**Exercise brief**
Which lines below contain the word "green"? Copy each of them.

**Input records**
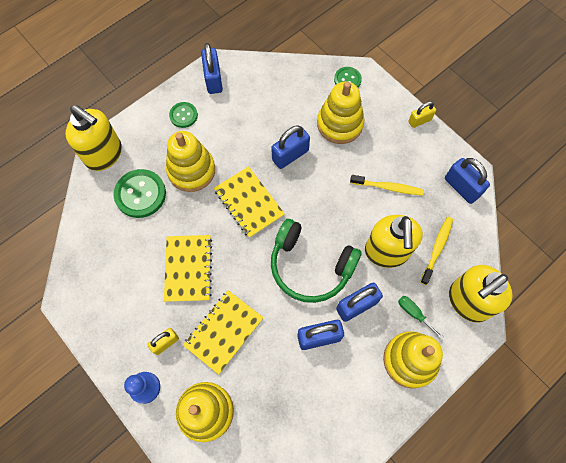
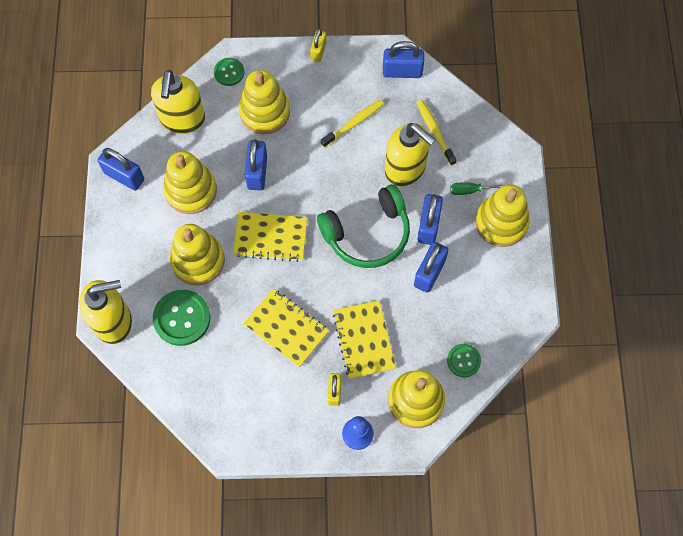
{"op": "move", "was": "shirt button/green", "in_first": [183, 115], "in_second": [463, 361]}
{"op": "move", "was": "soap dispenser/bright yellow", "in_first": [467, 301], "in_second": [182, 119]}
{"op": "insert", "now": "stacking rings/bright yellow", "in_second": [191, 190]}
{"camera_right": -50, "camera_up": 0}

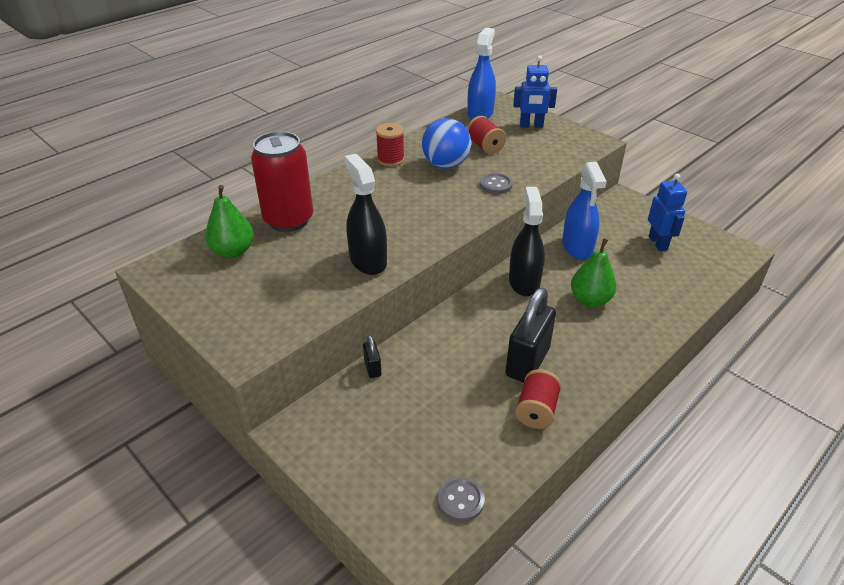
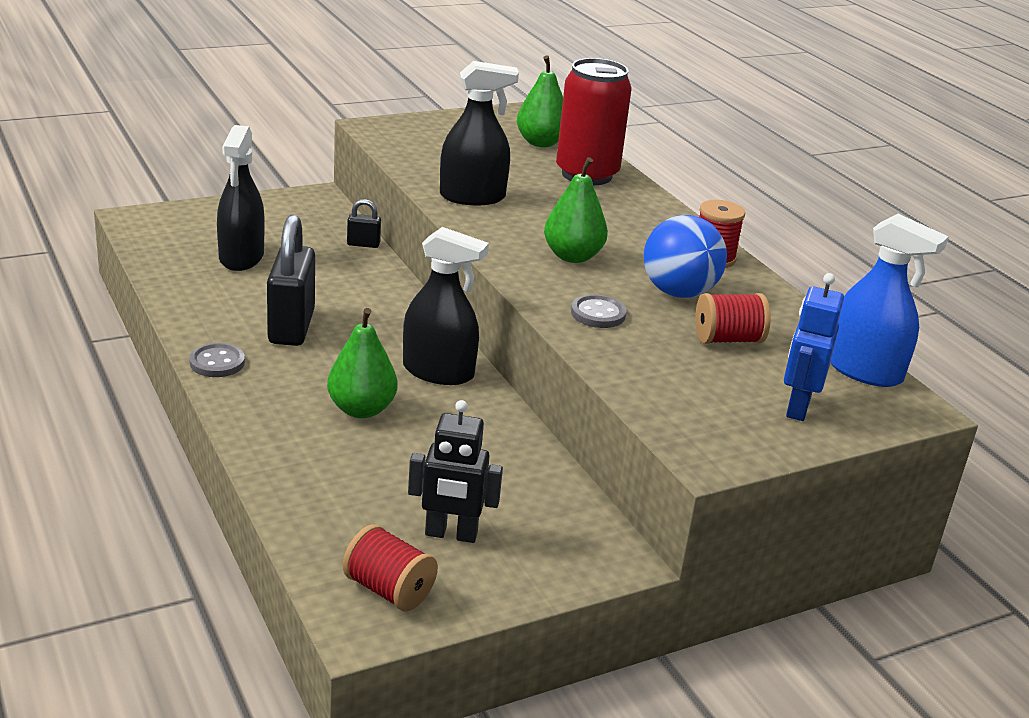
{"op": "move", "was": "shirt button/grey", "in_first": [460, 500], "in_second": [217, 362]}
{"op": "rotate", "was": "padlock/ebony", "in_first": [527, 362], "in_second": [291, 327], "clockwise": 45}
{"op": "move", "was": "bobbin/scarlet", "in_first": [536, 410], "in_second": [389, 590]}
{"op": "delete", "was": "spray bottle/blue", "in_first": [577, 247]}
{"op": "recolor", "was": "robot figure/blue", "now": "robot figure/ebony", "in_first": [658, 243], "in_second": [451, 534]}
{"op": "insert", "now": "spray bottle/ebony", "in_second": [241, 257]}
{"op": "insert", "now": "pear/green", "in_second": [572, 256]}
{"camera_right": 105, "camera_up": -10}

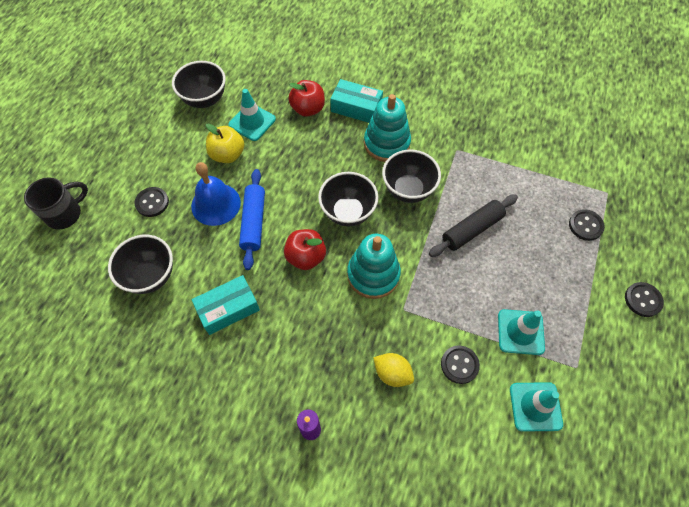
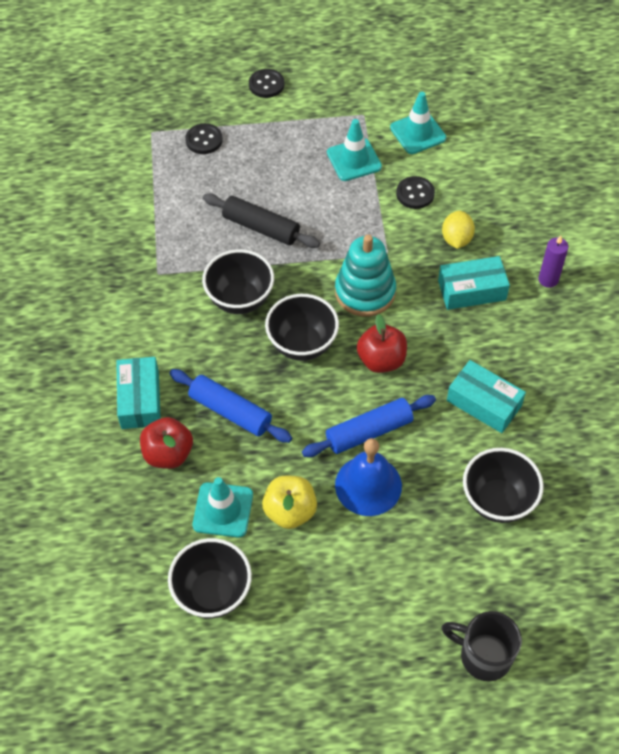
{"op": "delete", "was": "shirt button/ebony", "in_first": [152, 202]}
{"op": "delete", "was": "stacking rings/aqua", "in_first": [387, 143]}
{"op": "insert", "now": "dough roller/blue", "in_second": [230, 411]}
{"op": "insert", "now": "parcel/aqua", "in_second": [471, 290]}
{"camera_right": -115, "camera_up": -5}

**Solution to this exercise**
{"op": "move", "was": "shirt button/green", "in_first": [183, 115], "in_second": [463, 361]}
{"op": "insert", "now": "pear/green", "in_second": [572, 256]}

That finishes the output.